_Exercise details_.
Each line of the records below that holds "round" should be copied out.

++++ Records provided ++++

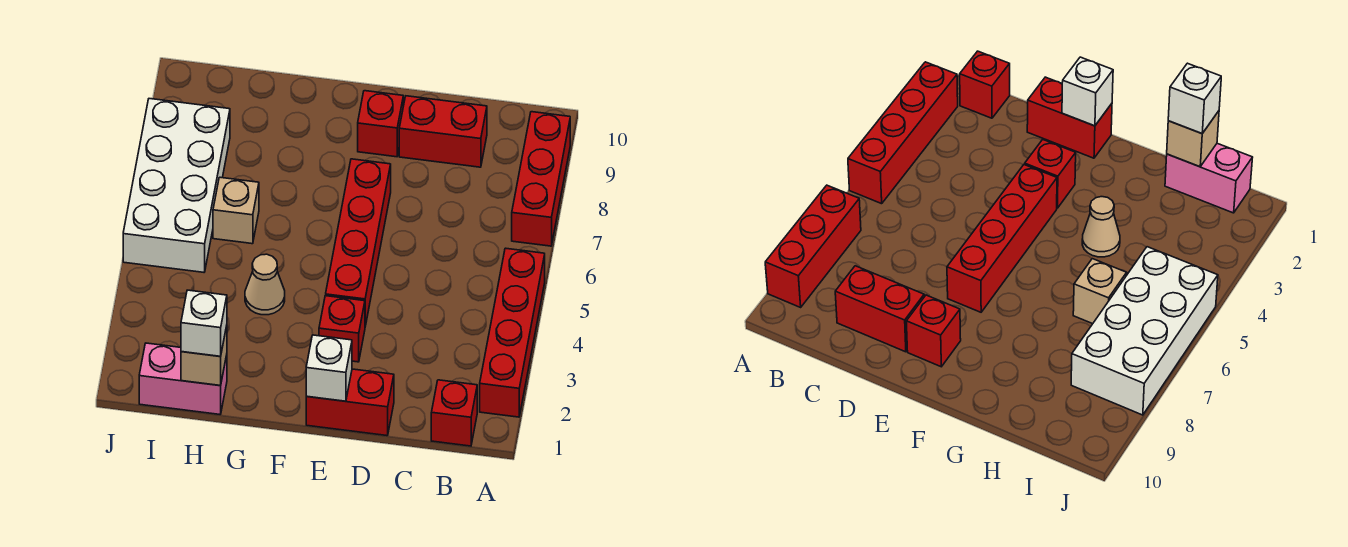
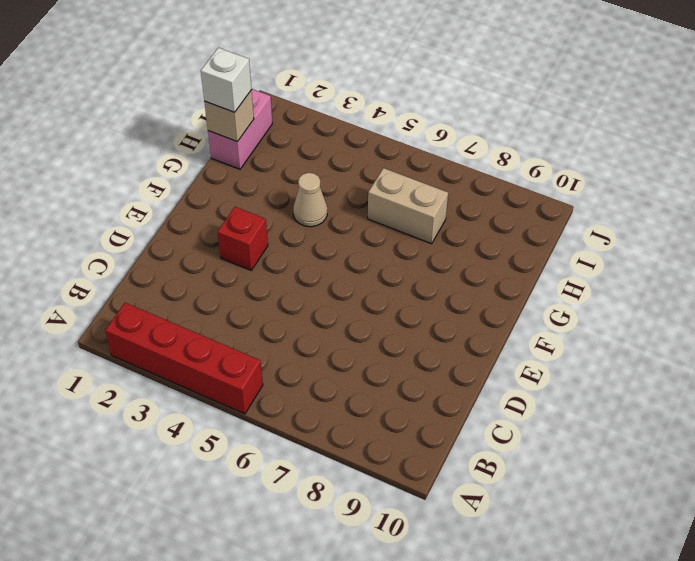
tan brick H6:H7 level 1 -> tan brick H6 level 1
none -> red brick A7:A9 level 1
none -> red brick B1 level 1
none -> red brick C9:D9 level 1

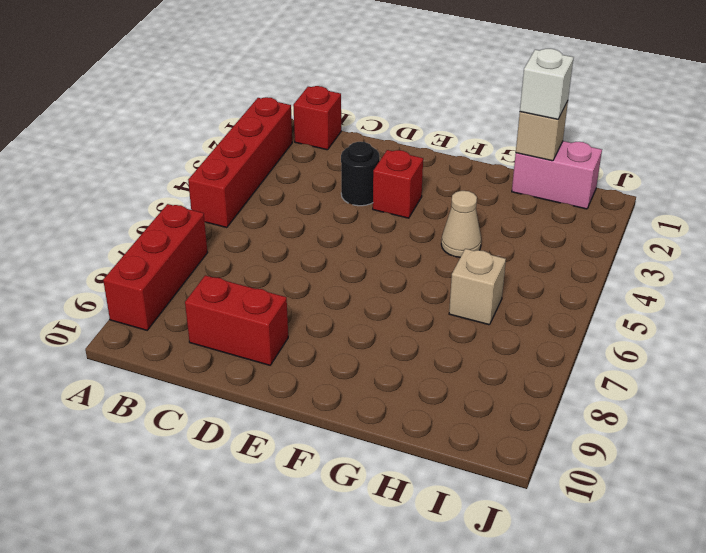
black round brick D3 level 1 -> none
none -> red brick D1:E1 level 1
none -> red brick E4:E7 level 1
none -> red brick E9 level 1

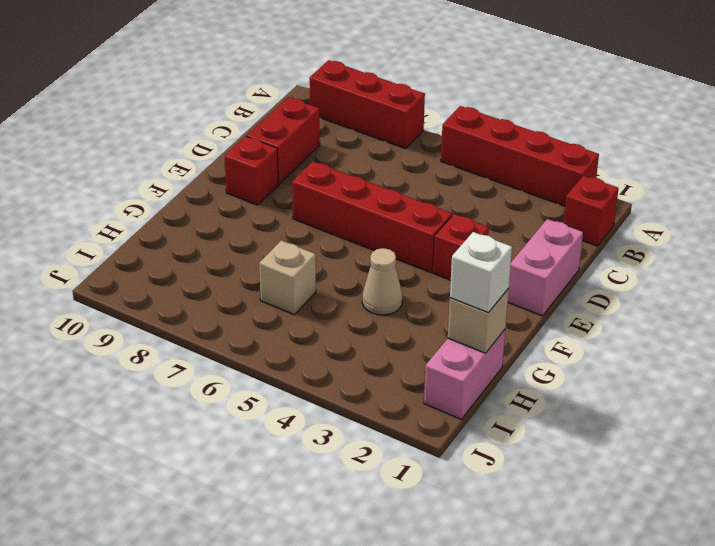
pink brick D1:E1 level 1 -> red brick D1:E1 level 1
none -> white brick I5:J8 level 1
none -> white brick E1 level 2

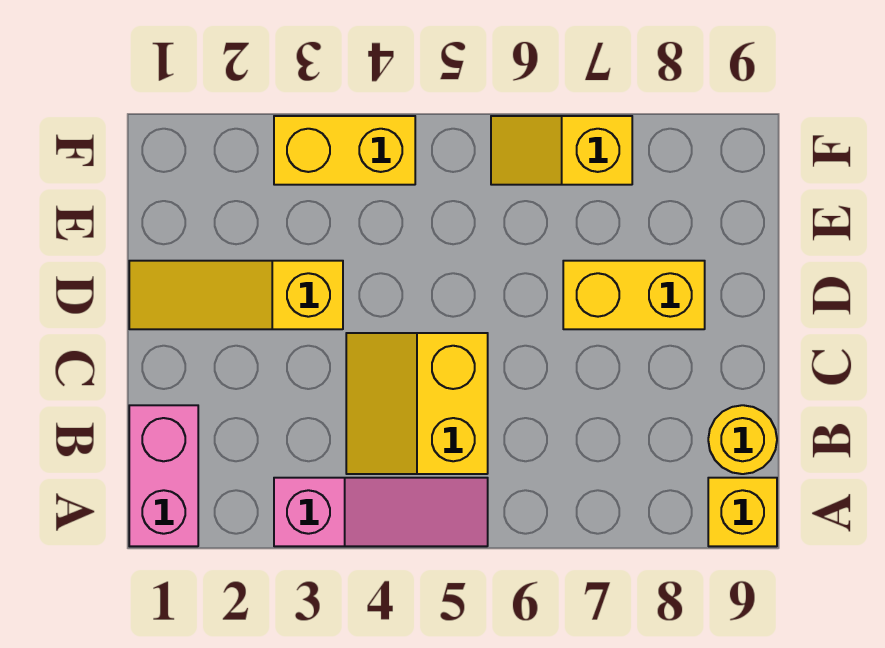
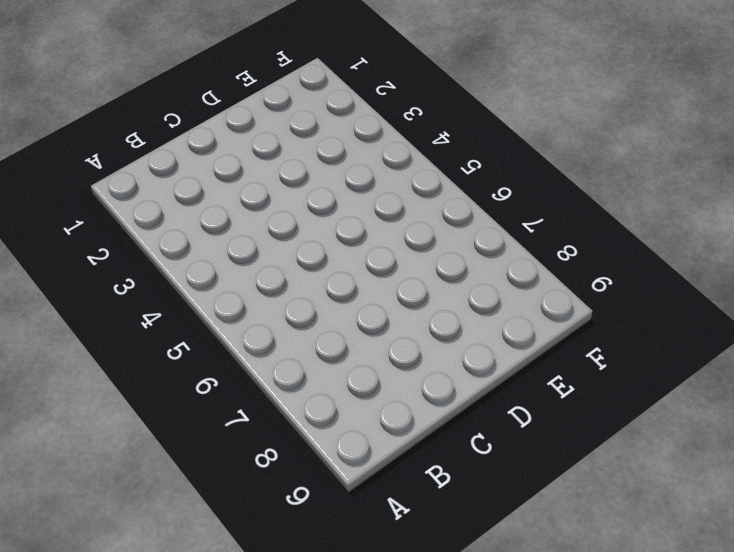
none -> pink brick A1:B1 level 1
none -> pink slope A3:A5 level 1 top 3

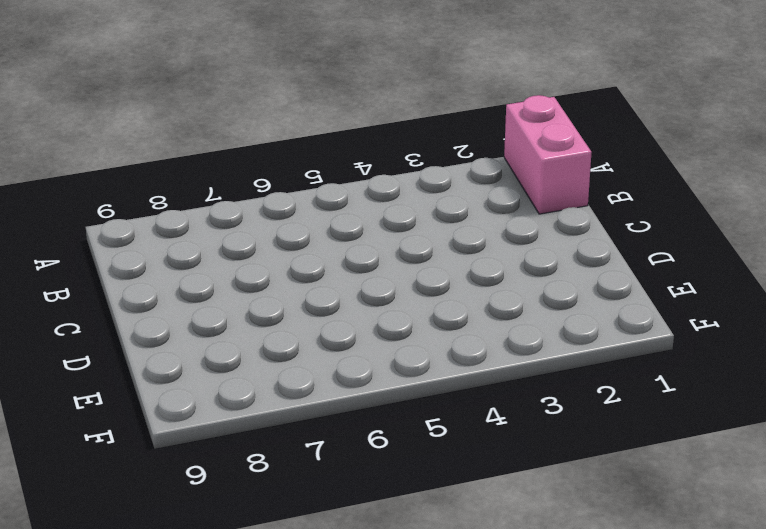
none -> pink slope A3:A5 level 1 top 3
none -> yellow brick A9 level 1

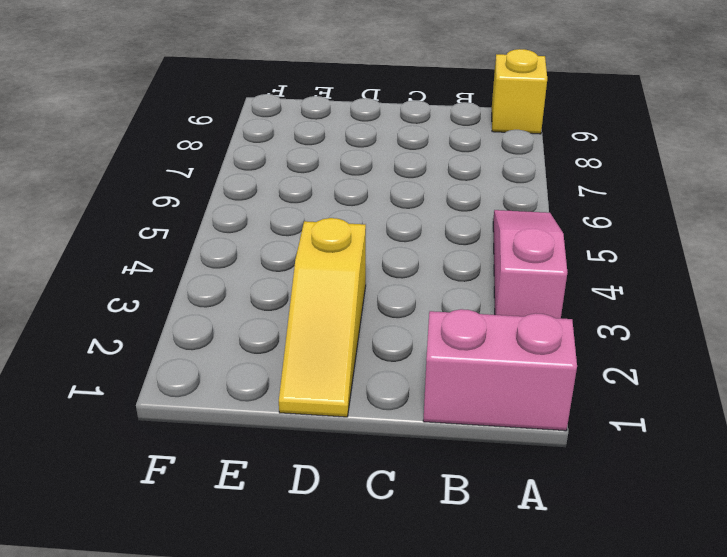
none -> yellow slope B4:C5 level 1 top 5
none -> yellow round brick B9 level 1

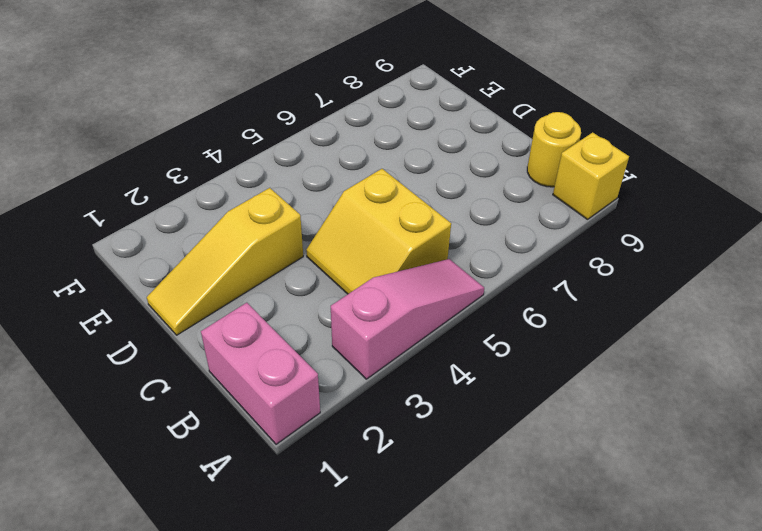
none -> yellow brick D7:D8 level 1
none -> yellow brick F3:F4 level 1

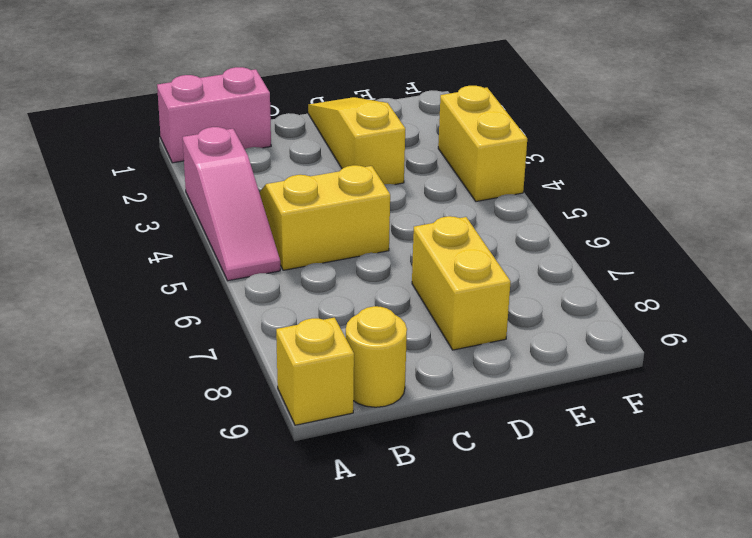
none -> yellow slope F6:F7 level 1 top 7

++++

_Response area_.
black round brick D3 level 1 -> none
none -> yellow round brick B9 level 1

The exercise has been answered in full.